(EXERCISE BRIEF)
Scan the data, and whenever a line contains "brick", copy it.

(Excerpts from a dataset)
BEGIN

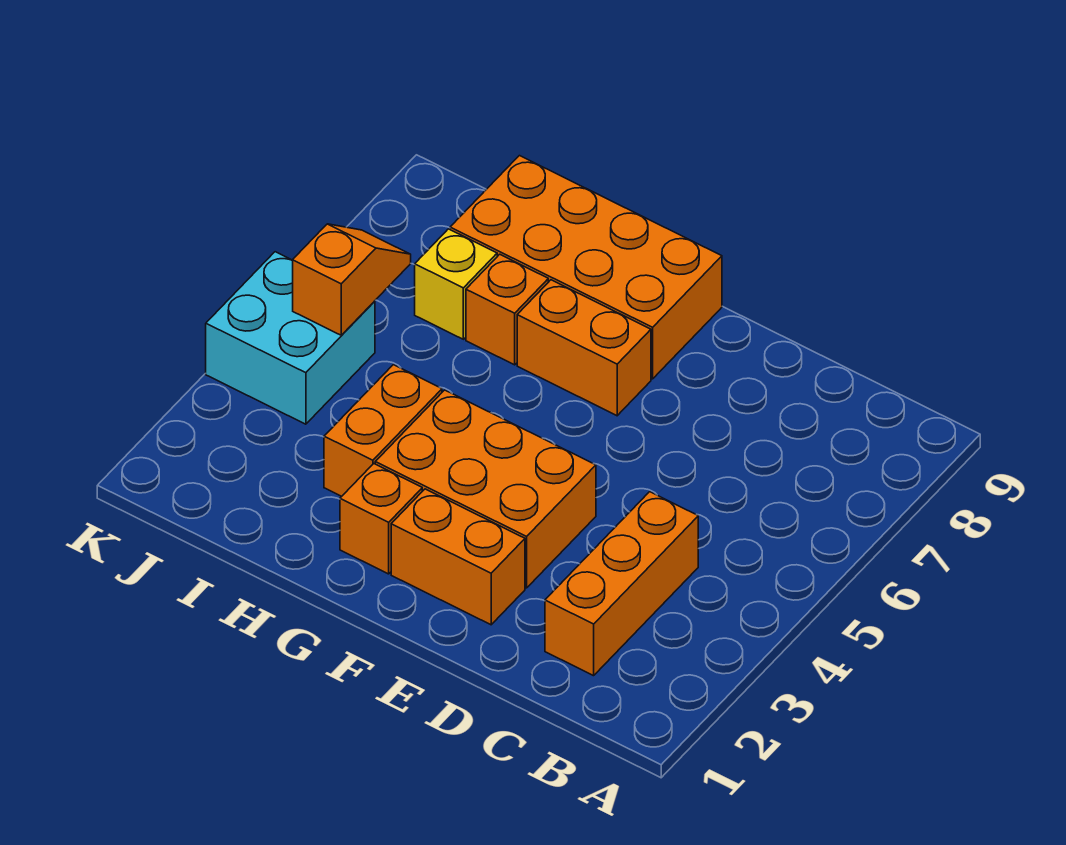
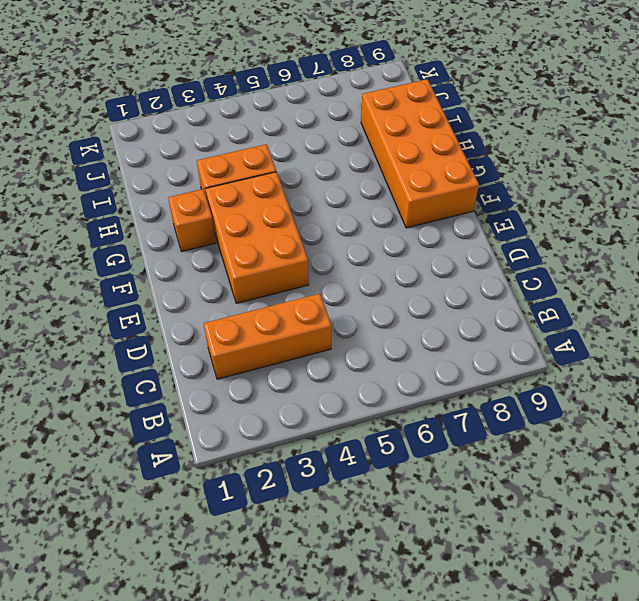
none -> orange brick E2:F2 level 1
none -> orange brick F7:G7 level 1

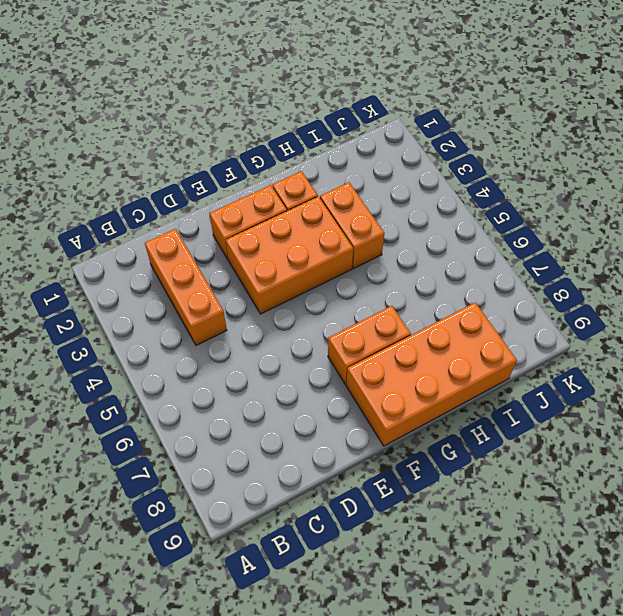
none -> orange brick H7 level 1
none -> yellow brick I7 level 1

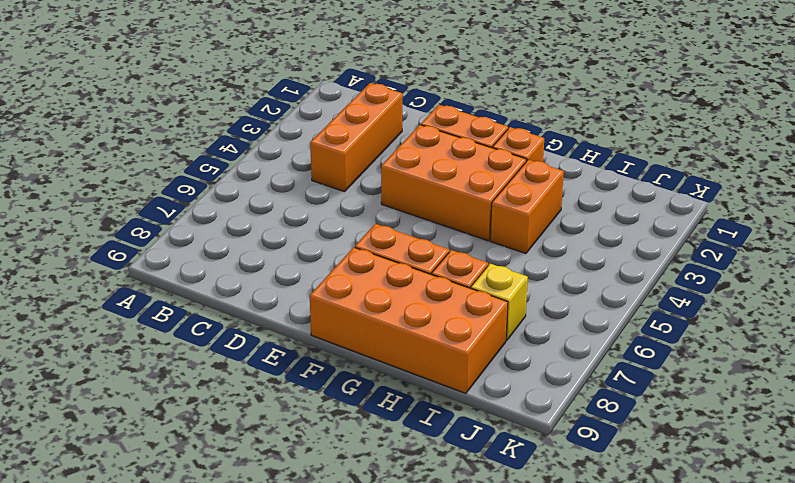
none -> cyan brick J4:K5 level 1
none -> orange slope J5:J6 level 2 top 5

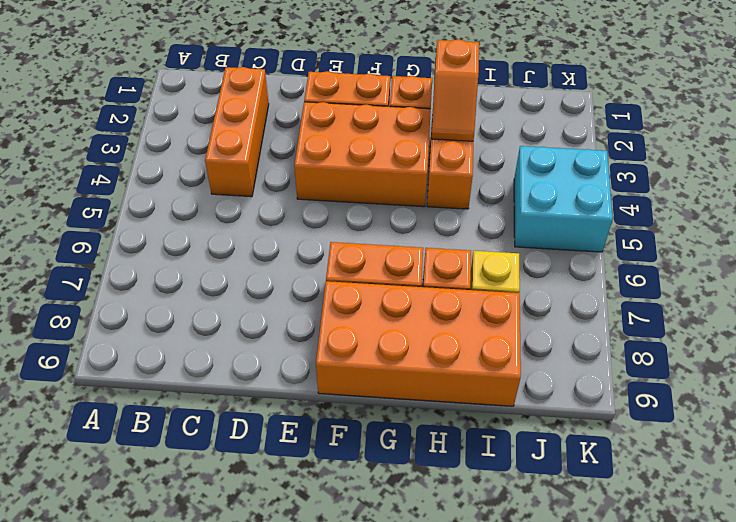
orange slope H2:H3 level 2 top 2 -> orange slope J5:J6 level 2 top 5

END

(EXERCISE OUTPUT)
none -> orange brick E2:F2 level 1
none -> orange brick F7:G7 level 1
none -> orange brick H7 level 1
none -> yellow brick I7 level 1
none -> cyan brick J4:K5 level 1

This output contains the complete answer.